- _EXERCISE_
Print out the data below with every line intact.

BEGIN DATA FOR REVIEW

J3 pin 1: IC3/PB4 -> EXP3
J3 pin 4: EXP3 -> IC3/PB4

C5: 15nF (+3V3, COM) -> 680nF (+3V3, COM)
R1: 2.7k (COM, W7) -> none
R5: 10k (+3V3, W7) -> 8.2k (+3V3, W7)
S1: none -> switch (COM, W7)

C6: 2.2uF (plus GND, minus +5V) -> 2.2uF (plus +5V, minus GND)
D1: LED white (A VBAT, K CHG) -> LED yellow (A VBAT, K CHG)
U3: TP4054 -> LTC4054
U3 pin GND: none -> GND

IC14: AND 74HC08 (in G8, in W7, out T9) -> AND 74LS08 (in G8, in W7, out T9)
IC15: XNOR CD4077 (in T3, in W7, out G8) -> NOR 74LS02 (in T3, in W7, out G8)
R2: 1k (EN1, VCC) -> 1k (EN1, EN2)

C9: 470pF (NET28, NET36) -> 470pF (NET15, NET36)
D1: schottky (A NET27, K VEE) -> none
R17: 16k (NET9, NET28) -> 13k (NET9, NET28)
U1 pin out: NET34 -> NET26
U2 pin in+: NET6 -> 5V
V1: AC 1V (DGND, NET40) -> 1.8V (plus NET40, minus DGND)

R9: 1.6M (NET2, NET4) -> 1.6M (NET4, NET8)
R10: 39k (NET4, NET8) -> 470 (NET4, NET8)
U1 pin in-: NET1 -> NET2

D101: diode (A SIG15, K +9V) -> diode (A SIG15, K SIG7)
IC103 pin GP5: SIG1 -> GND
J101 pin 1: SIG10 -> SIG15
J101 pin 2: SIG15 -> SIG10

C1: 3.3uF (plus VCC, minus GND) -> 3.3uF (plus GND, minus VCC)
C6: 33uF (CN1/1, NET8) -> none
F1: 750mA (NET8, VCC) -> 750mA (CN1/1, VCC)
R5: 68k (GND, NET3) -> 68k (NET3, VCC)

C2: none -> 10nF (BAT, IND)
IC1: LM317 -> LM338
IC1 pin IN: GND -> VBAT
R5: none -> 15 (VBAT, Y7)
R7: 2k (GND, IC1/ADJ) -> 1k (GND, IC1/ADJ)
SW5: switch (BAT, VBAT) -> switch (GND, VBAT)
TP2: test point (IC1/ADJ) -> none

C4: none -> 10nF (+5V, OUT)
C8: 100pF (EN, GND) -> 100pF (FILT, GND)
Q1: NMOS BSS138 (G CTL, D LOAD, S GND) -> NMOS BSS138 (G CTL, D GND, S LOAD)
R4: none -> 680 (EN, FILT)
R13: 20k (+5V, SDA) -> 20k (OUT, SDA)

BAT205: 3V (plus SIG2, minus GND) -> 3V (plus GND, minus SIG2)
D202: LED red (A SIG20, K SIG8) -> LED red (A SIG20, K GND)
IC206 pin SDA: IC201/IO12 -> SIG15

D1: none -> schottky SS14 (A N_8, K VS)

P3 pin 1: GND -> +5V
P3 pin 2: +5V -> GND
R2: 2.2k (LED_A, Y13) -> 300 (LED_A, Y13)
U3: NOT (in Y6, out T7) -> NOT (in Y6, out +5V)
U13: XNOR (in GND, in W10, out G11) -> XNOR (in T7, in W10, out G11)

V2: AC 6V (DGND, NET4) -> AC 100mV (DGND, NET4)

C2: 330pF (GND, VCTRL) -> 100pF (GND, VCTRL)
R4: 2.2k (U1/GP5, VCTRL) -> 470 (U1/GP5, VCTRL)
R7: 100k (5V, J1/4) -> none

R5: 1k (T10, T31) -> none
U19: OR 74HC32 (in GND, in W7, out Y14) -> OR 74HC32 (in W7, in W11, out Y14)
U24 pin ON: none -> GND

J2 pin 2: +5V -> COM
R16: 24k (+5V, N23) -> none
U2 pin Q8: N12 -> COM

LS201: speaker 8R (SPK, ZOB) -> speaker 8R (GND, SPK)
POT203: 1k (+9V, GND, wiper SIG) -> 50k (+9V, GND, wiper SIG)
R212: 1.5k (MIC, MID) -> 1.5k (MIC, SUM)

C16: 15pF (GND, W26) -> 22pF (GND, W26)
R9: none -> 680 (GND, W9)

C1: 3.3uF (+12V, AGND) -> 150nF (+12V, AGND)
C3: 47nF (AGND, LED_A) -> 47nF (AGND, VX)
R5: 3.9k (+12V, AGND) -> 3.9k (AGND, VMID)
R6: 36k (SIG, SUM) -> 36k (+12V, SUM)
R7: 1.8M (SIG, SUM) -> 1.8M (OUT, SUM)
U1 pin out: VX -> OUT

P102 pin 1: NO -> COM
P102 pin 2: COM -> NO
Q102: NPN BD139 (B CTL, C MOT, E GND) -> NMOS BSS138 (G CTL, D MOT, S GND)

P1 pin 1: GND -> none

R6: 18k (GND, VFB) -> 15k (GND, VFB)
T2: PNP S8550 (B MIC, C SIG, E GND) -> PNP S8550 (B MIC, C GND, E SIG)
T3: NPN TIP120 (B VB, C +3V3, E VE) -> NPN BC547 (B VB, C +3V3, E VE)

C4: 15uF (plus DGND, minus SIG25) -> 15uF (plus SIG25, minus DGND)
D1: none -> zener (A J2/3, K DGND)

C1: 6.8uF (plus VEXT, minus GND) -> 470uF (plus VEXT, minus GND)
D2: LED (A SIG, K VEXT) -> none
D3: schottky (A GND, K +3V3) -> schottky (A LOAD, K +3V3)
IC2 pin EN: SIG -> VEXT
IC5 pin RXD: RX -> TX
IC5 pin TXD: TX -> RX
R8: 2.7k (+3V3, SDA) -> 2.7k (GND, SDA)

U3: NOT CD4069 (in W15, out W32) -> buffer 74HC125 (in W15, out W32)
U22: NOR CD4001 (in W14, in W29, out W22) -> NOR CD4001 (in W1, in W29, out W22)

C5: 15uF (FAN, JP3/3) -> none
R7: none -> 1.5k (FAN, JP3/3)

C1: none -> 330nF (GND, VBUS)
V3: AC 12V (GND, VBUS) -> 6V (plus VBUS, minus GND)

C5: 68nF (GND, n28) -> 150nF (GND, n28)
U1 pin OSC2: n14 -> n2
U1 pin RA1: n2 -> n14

END DATA FOR REVIEW

- _FINISHED TASK_
J3 pin 1: IC3/PB4 -> EXP3
J3 pin 4: EXP3 -> IC3/PB4

C5: 15nF (+3V3, COM) -> 680nF (+3V3, COM)
R1: 2.7k (COM, W7) -> none
R5: 10k (+3V3, W7) -> 8.2k (+3V3, W7)
S1: none -> switch (COM, W7)

C6: 2.2uF (plus GND, minus +5V) -> 2.2uF (plus +5V, minus GND)
D1: LED white (A VBAT, K CHG) -> LED yellow (A VBAT, K CHG)
U3: TP4054 -> LTC4054
U3 pin GND: none -> GND

IC14: AND 74HC08 (in G8, in W7, out T9) -> AND 74LS08 (in G8, in W7, out T9)
IC15: XNOR CD4077 (in T3, in W7, out G8) -> NOR 74LS02 (in T3, in W7, out G8)
R2: 1k (EN1, VCC) -> 1k (EN1, EN2)

C9: 470pF (NET28, NET36) -> 470pF (NET15, NET36)
D1: schottky (A NET27, K VEE) -> none
R17: 16k (NET9, NET28) -> 13k (NET9, NET28)
U1 pin out: NET34 -> NET26
U2 pin in+: NET6 -> 5V
V1: AC 1V (DGND, NET40) -> 1.8V (plus NET40, minus DGND)

R9: 1.6M (NET2, NET4) -> 1.6M (NET4, NET8)
R10: 39k (NET4, NET8) -> 470 (NET4, NET8)
U1 pin in-: NET1 -> NET2

D101: diode (A SIG15, K +9V) -> diode (A SIG15, K SIG7)
IC103 pin GP5: SIG1 -> GND
J101 pin 1: SIG10 -> SIG15
J101 pin 2: SIG15 -> SIG10

C1: 3.3uF (plus VCC, minus GND) -> 3.3uF (plus GND, minus VCC)
C6: 33uF (CN1/1, NET8) -> none
F1: 750mA (NET8, VCC) -> 750mA (CN1/1, VCC)
R5: 68k (GND, NET3) -> 68k (NET3, VCC)

C2: none -> 10nF (BAT, IND)
IC1: LM317 -> LM338
IC1 pin IN: GND -> VBAT
R5: none -> 15 (VBAT, Y7)
R7: 2k (GND, IC1/ADJ) -> 1k (GND, IC1/ADJ)
SW5: switch (BAT, VBAT) -> switch (GND, VBAT)
TP2: test point (IC1/ADJ) -> none

C4: none -> 10nF (+5V, OUT)
C8: 100pF (EN, GND) -> 100pF (FILT, GND)
Q1: NMOS BSS138 (G CTL, D LOAD, S GND) -> NMOS BSS138 (G CTL, D GND, S LOAD)
R4: none -> 680 (EN, FILT)
R13: 20k (+5V, SDA) -> 20k (OUT, SDA)

BAT205: 3V (plus SIG2, minus GND) -> 3V (plus GND, minus SIG2)
D202: LED red (A SIG20, K SIG8) -> LED red (A SIG20, K GND)
IC206 pin SDA: IC201/IO12 -> SIG15

D1: none -> schottky SS14 (A N_8, K VS)

P3 pin 1: GND -> +5V
P3 pin 2: +5V -> GND
R2: 2.2k (LED_A, Y13) -> 300 (LED_A, Y13)
U3: NOT (in Y6, out T7) -> NOT (in Y6, out +5V)
U13: XNOR (in GND, in W10, out G11) -> XNOR (in T7, in W10, out G11)

V2: AC 6V (DGND, NET4) -> AC 100mV (DGND, NET4)

C2: 330pF (GND, VCTRL) -> 100pF (GND, VCTRL)
R4: 2.2k (U1/GP5, VCTRL) -> 470 (U1/GP5, VCTRL)
R7: 100k (5V, J1/4) -> none

R5: 1k (T10, T31) -> none
U19: OR 74HC32 (in GND, in W7, out Y14) -> OR 74HC32 (in W7, in W11, out Y14)
U24 pin ON: none -> GND

J2 pin 2: +5V -> COM
R16: 24k (+5V, N23) -> none
U2 pin Q8: N12 -> COM

LS201: speaker 8R (SPK, ZOB) -> speaker 8R (GND, SPK)
POT203: 1k (+9V, GND, wiper SIG) -> 50k (+9V, GND, wiper SIG)
R212: 1.5k (MIC, MID) -> 1.5k (MIC, SUM)

C16: 15pF (GND, W26) -> 22pF (GND, W26)
R9: none -> 680 (GND, W9)

C1: 3.3uF (+12V, AGND) -> 150nF (+12V, AGND)
C3: 47nF (AGND, LED_A) -> 47nF (AGND, VX)
R5: 3.9k (+12V, AGND) -> 3.9k (AGND, VMID)
R6: 36k (SIG, SUM) -> 36k (+12V, SUM)
R7: 1.8M (SIG, SUM) -> 1.8M (OUT, SUM)
U1 pin out: VX -> OUT

P102 pin 1: NO -> COM
P102 pin 2: COM -> NO
Q102: NPN BD139 (B CTL, C MOT, E GND) -> NMOS BSS138 (G CTL, D MOT, S GND)

P1 pin 1: GND -> none

R6: 18k (GND, VFB) -> 15k (GND, VFB)
T2: PNP S8550 (B MIC, C SIG, E GND) -> PNP S8550 (B MIC, C GND, E SIG)
T3: NPN TIP120 (B VB, C +3V3, E VE) -> NPN BC547 (B VB, C +3V3, E VE)

C4: 15uF (plus DGND, minus SIG25) -> 15uF (plus SIG25, minus DGND)
D1: none -> zener (A J2/3, K DGND)

C1: 6.8uF (plus VEXT, minus GND) -> 470uF (plus VEXT, minus GND)
D2: LED (A SIG, K VEXT) -> none
D3: schottky (A GND, K +3V3) -> schottky (A LOAD, K +3V3)
IC2 pin EN: SIG -> VEXT
IC5 pin RXD: RX -> TX
IC5 pin TXD: TX -> RX
R8: 2.7k (+3V3, SDA) -> 2.7k (GND, SDA)

U3: NOT CD4069 (in W15, out W32) -> buffer 74HC125 (in W15, out W32)
U22: NOR CD4001 (in W14, in W29, out W22) -> NOR CD4001 (in W1, in W29, out W22)

C5: 15uF (FAN, JP3/3) -> none
R7: none -> 1.5k (FAN, JP3/3)

C1: none -> 330nF (GND, VBUS)
V3: AC 12V (GND, VBUS) -> 6V (plus VBUS, minus GND)

C5: 68nF (GND, n28) -> 150nF (GND, n28)
U1 pin OSC2: n14 -> n2
U1 pin RA1: n2 -> n14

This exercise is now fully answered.